Work task: Return the complete listing exactly as it reads, with each picture removed.
Top of Given data
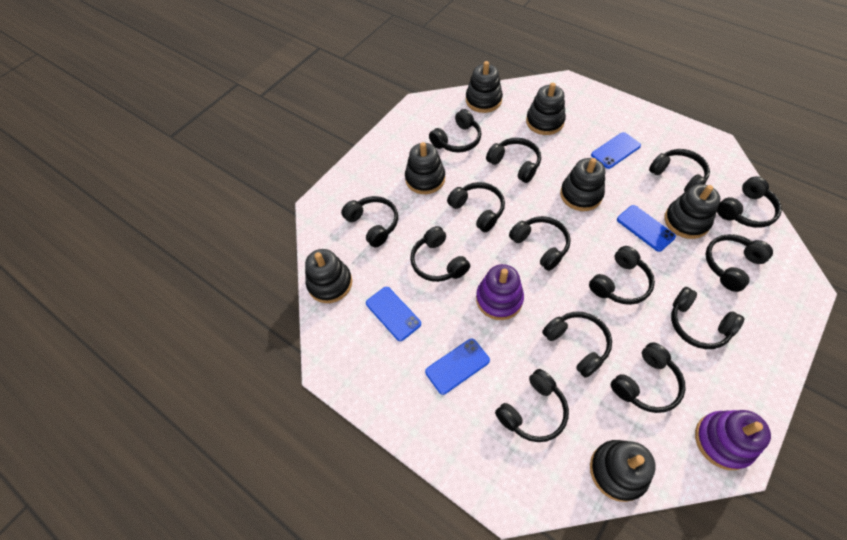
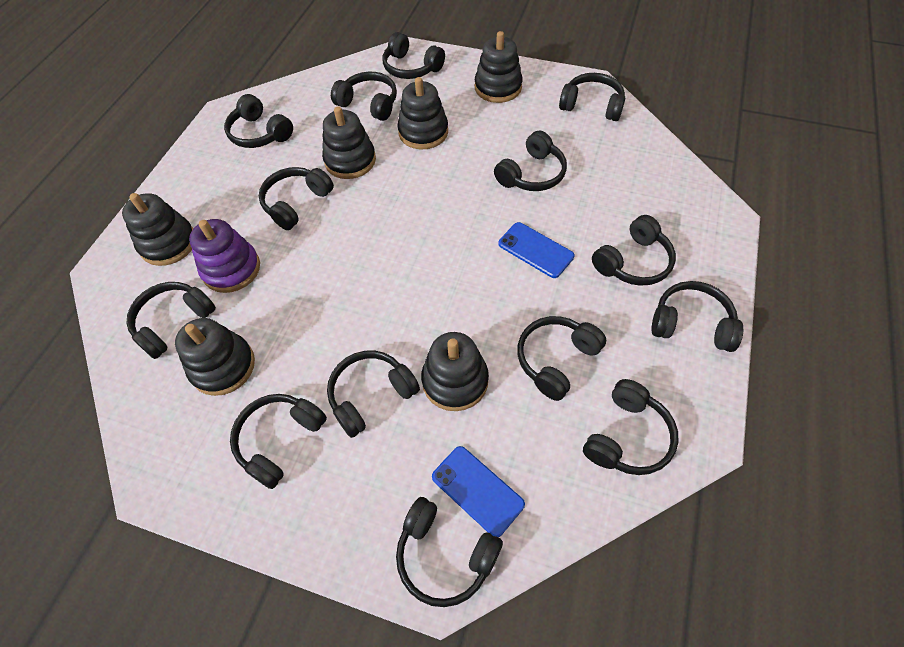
black stacking toy: 7 -> 6
blue phone: 4 -> 2
purple stacking toy: 2 -> 1

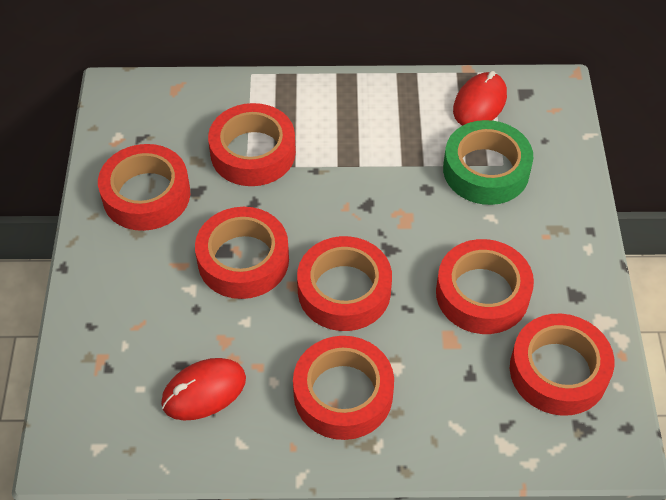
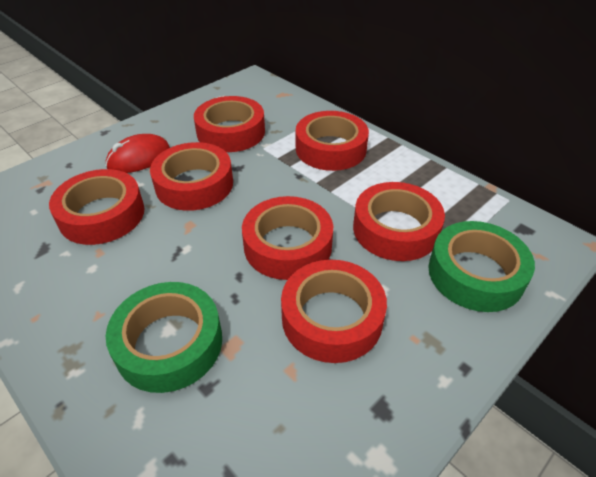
green tape: 1 -> 2
red mouse: 2 -> 1

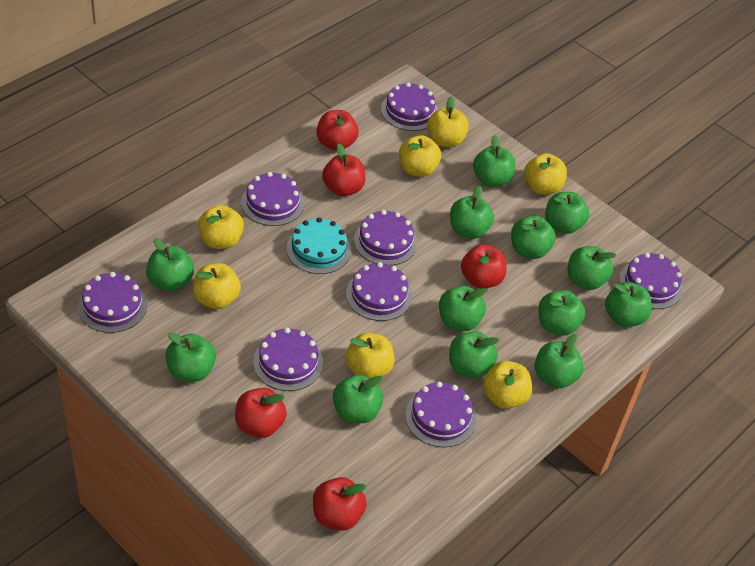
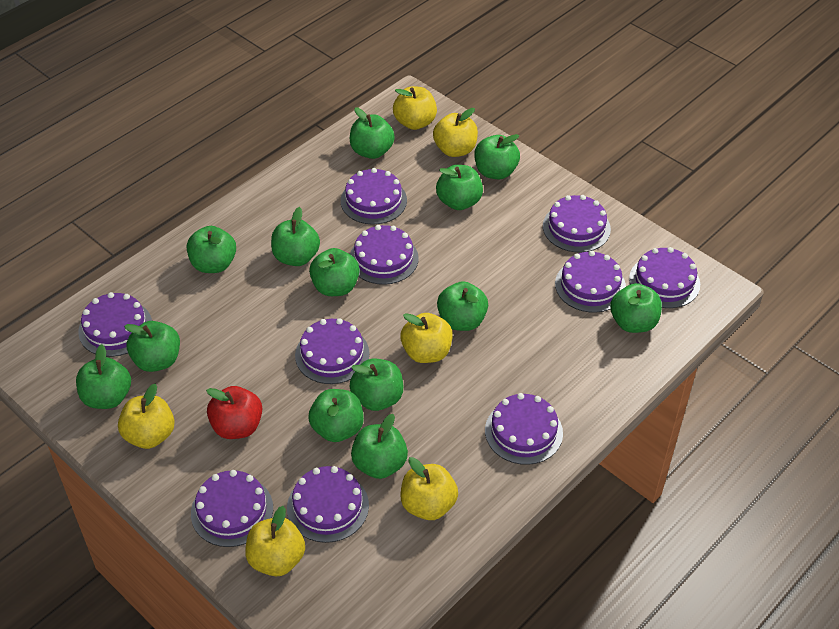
purple cake: 8 -> 10
red apple: 5 -> 1
turquoise cake: 1 -> 0
yellow apple: 7 -> 6

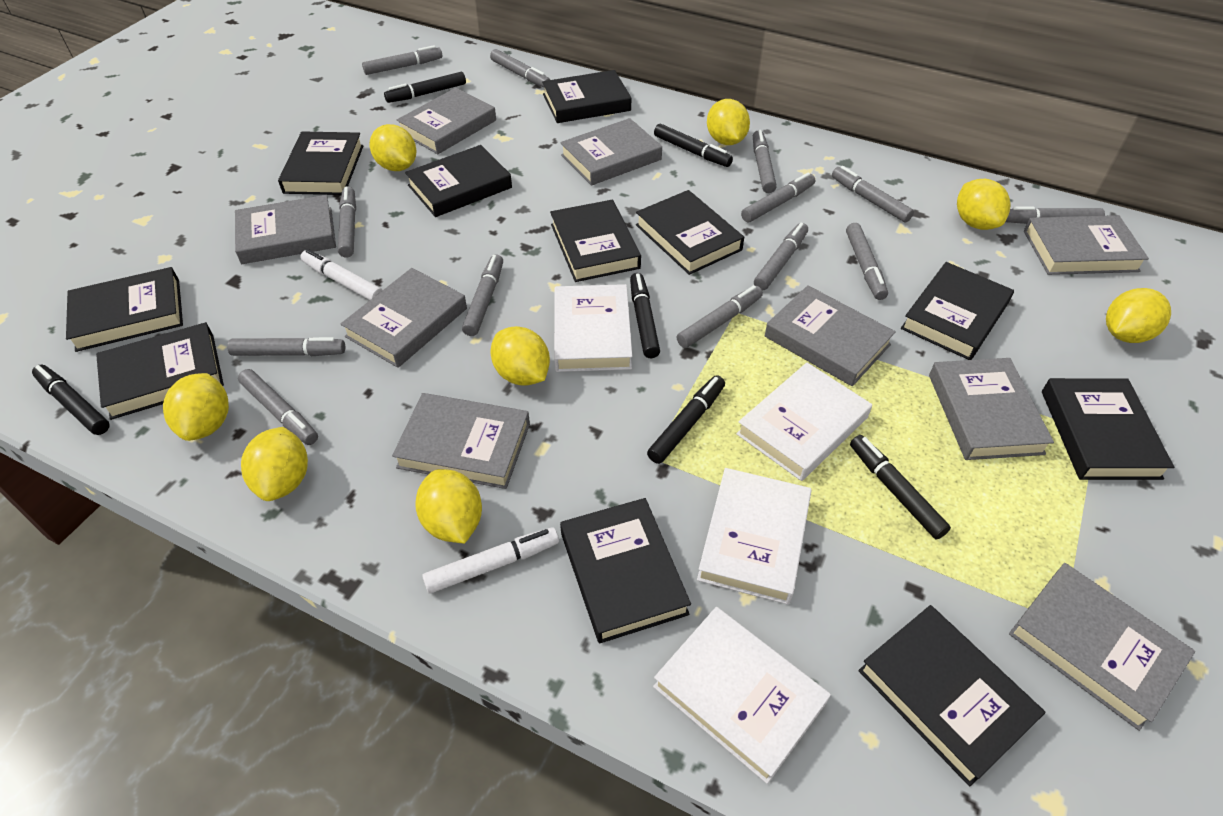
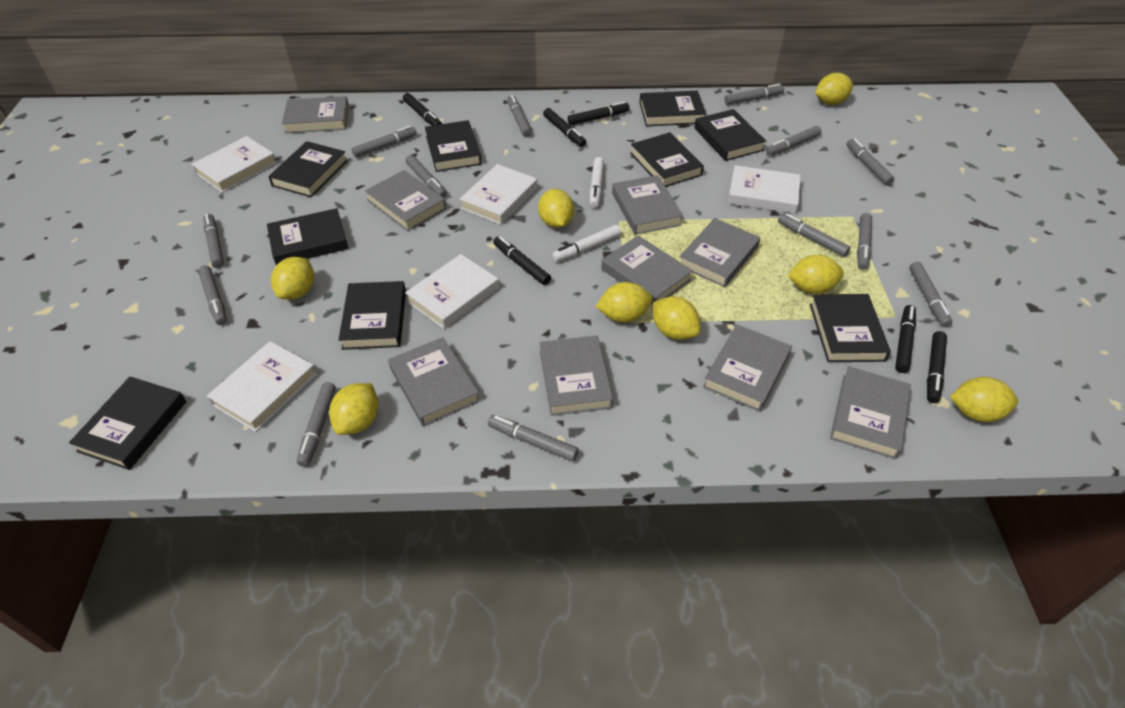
black book: 11 -> 9
white book: 4 -> 5

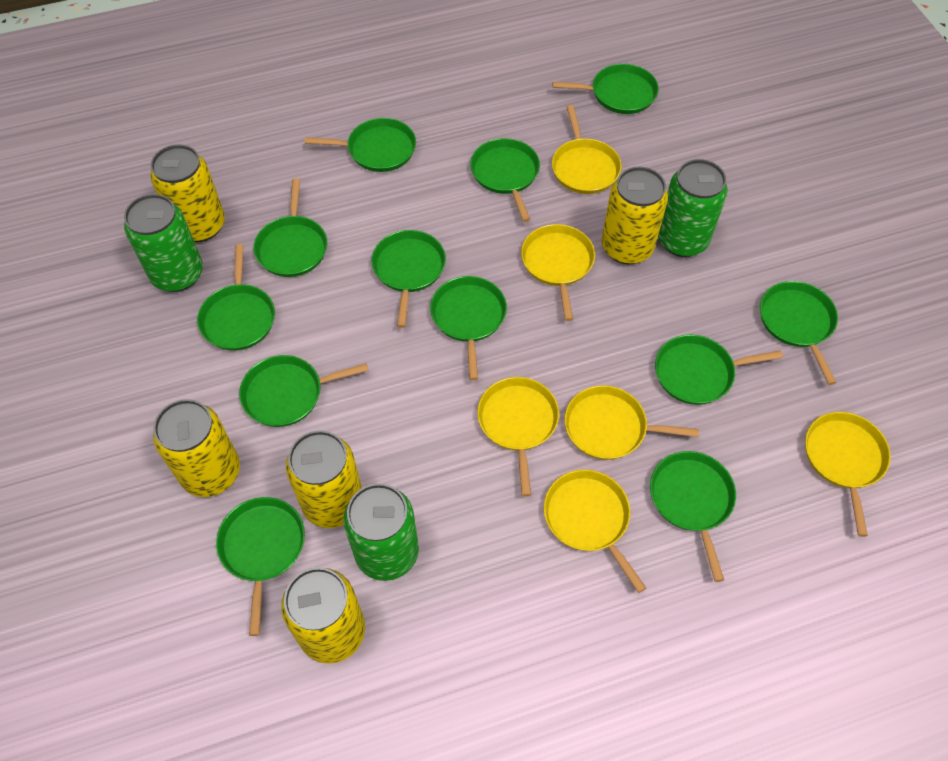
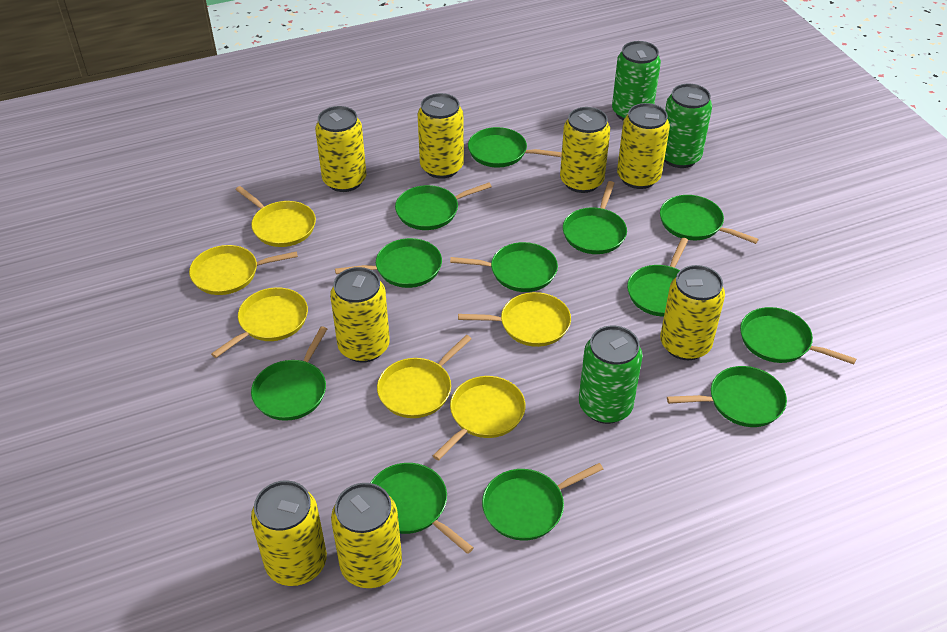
yellow can: 5 -> 8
Bottom of Given data
Solution for this task:
black stacking toy: 7 -> 6
blue phone: 4 -> 2
purple stacking toy: 2 -> 1

green tape: 1 -> 2
red mouse: 2 -> 1

purple cake: 8 -> 10
red apple: 5 -> 1
turquoise cake: 1 -> 0
yellow apple: 7 -> 6

black book: 11 -> 9
white book: 4 -> 5

yellow can: 5 -> 8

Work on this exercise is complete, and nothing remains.